- [Excerpted records]

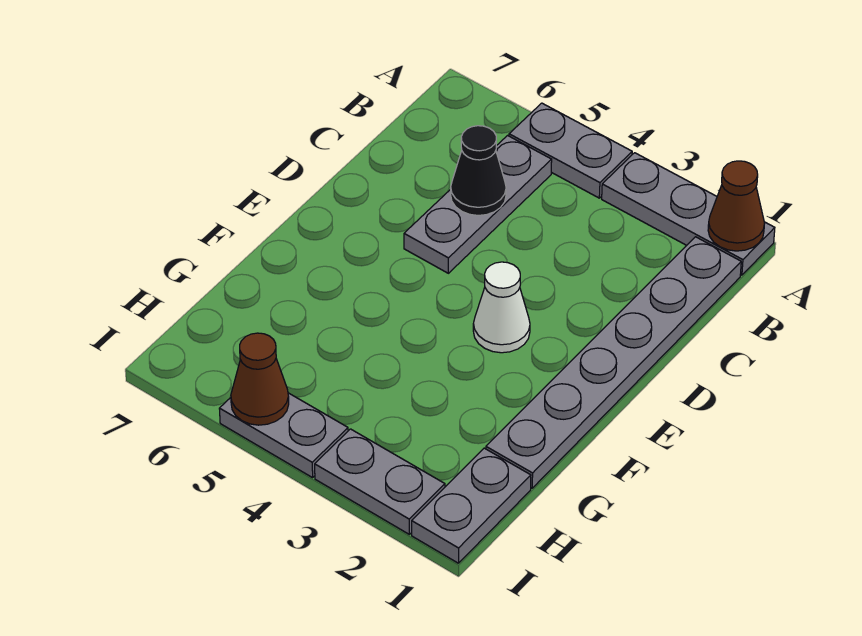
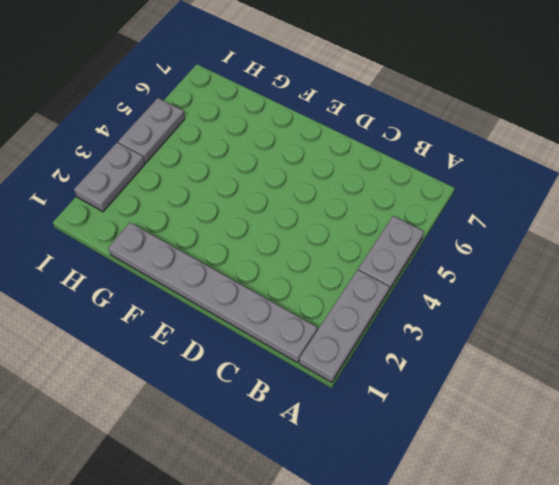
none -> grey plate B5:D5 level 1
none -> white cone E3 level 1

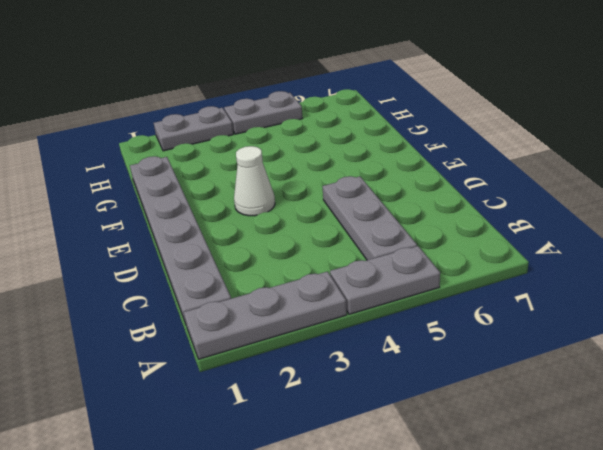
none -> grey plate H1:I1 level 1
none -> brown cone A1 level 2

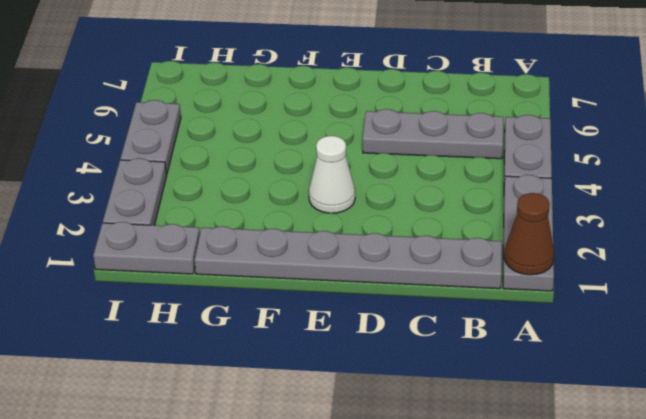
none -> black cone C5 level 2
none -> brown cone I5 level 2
...
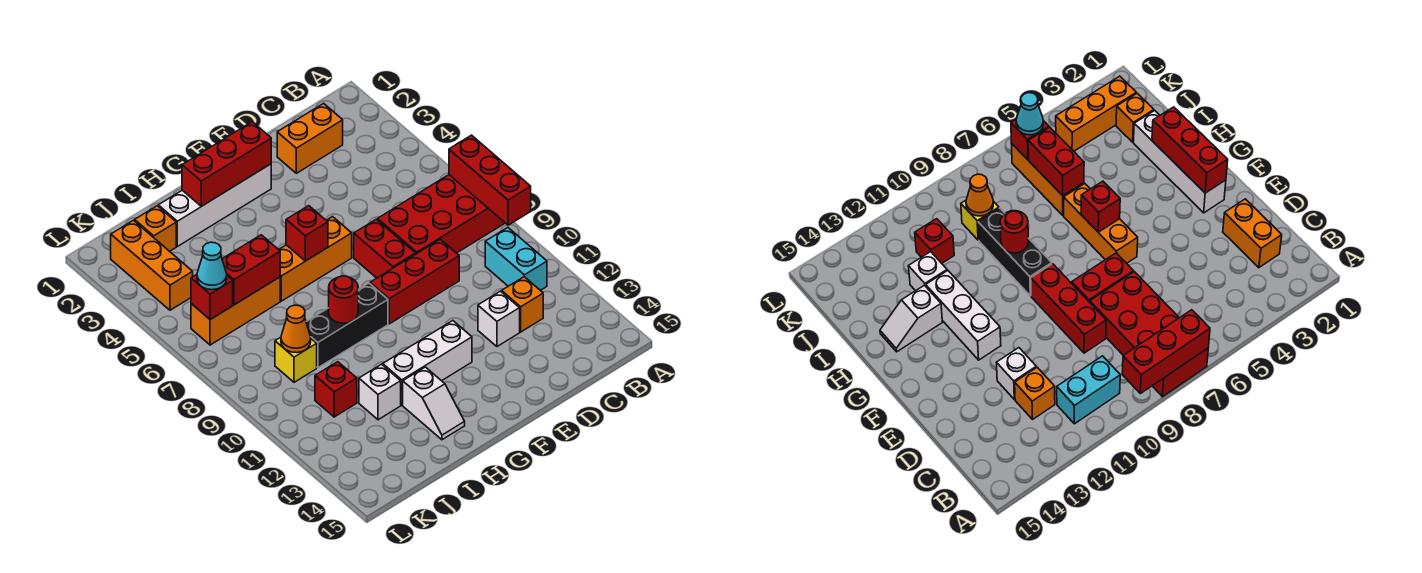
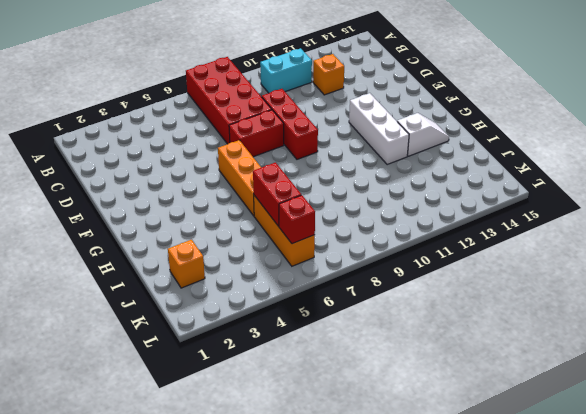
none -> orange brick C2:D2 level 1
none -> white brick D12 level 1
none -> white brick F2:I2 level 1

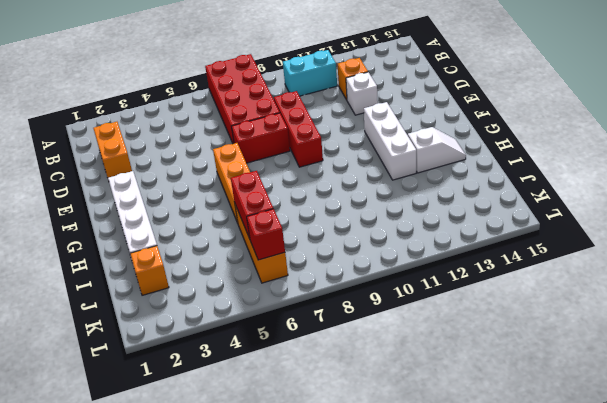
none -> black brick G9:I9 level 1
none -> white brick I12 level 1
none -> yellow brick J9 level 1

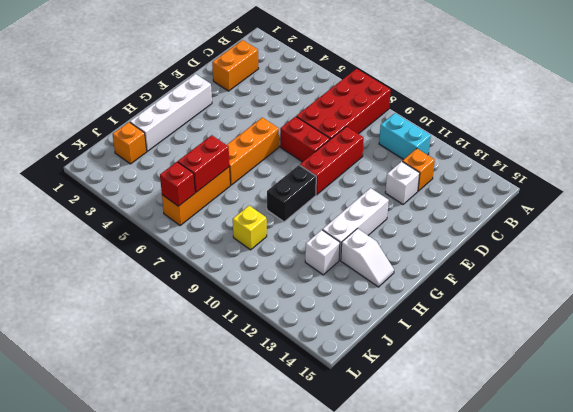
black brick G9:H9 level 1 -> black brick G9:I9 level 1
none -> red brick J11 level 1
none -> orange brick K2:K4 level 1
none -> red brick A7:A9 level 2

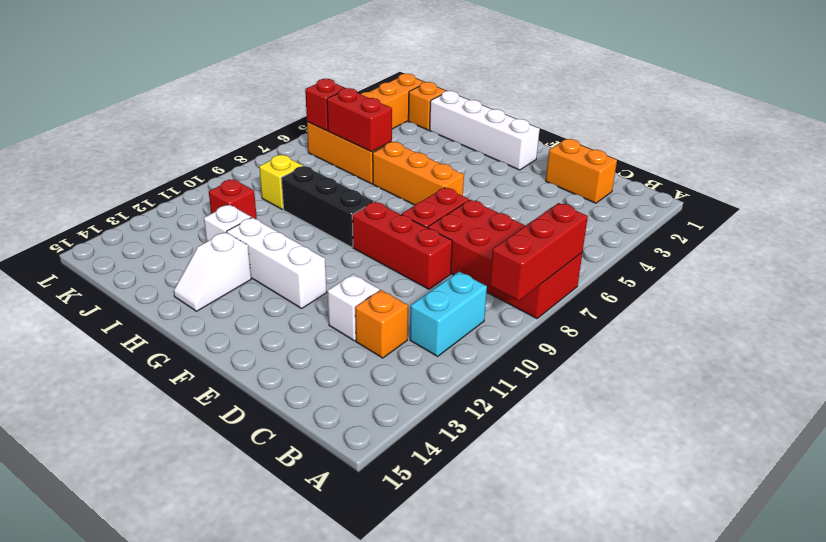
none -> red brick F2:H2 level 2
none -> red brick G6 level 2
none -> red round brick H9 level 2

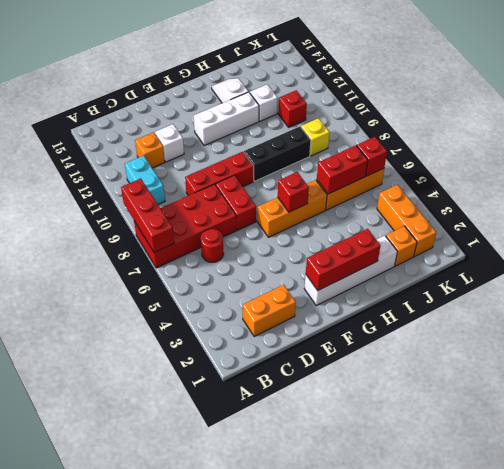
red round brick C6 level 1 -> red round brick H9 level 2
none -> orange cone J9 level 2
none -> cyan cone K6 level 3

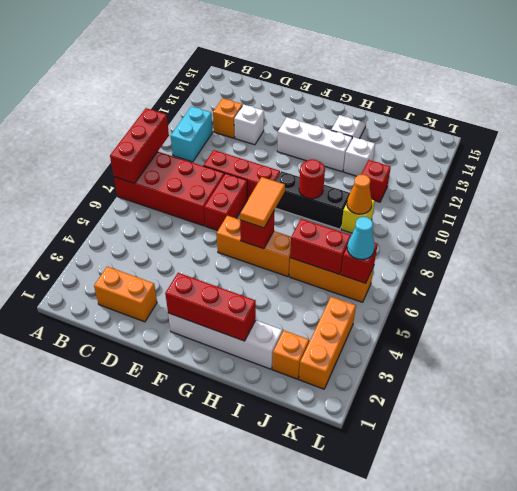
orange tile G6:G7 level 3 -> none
==
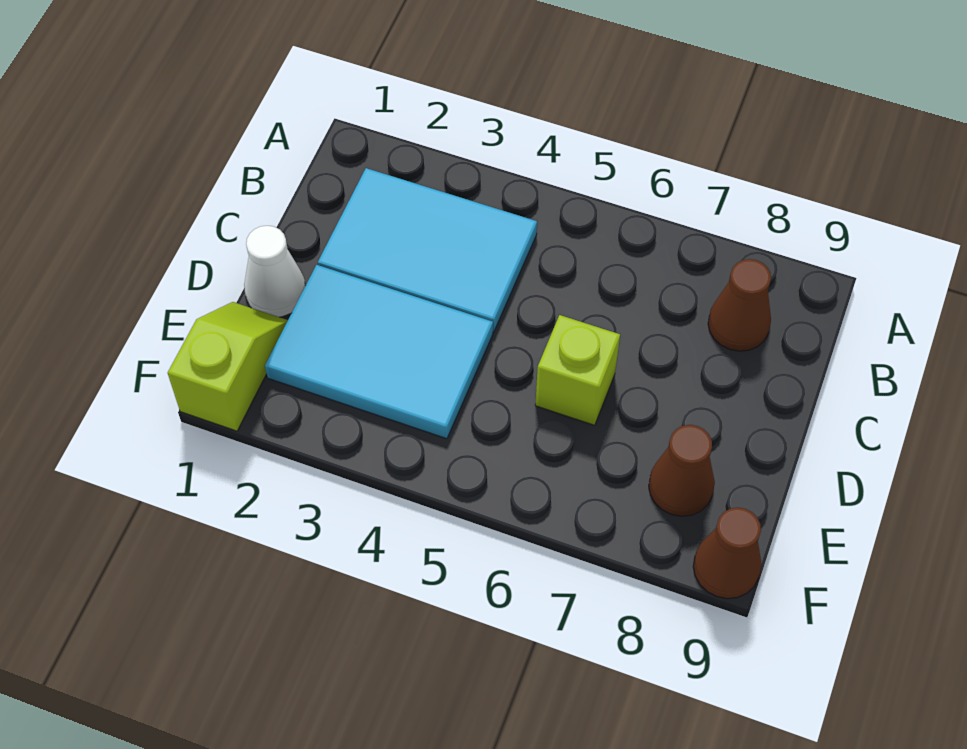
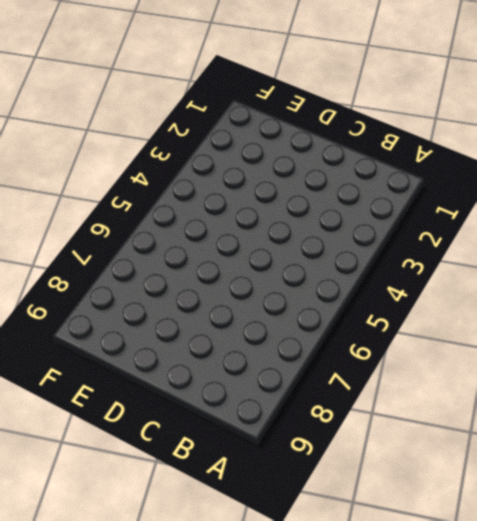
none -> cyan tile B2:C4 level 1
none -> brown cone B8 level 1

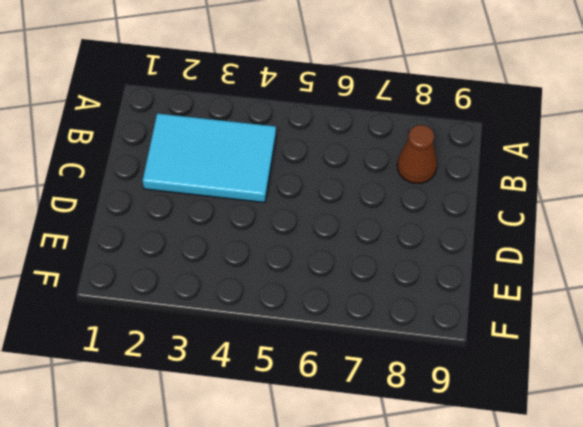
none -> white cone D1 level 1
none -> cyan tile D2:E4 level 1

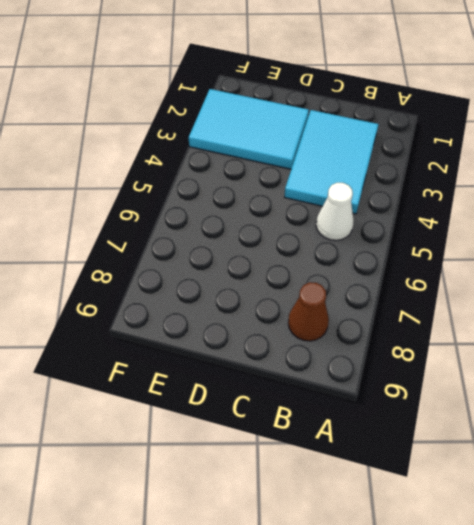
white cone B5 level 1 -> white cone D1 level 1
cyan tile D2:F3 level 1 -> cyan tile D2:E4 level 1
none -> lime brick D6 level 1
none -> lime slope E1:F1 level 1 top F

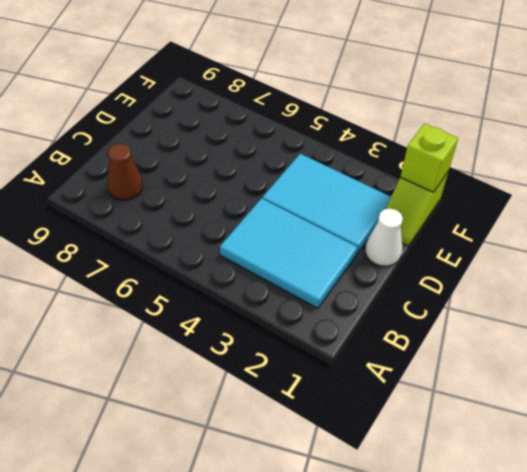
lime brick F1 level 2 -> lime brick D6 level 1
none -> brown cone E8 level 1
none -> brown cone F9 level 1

- [Work task]
All pictures are to be skipped. Output, word for word, the lines in the data above starting at the line containing "none -> grey plate B5:D5 level 1" and ending at the line containing "none -> brown cone I5 level 2".

- [Your solution]
none -> grey plate B5:D5 level 1
none -> white cone E3 level 1

none -> grey plate H1:I1 level 1
none -> brown cone A1 level 2

none -> black cone C5 level 2
none -> brown cone I5 level 2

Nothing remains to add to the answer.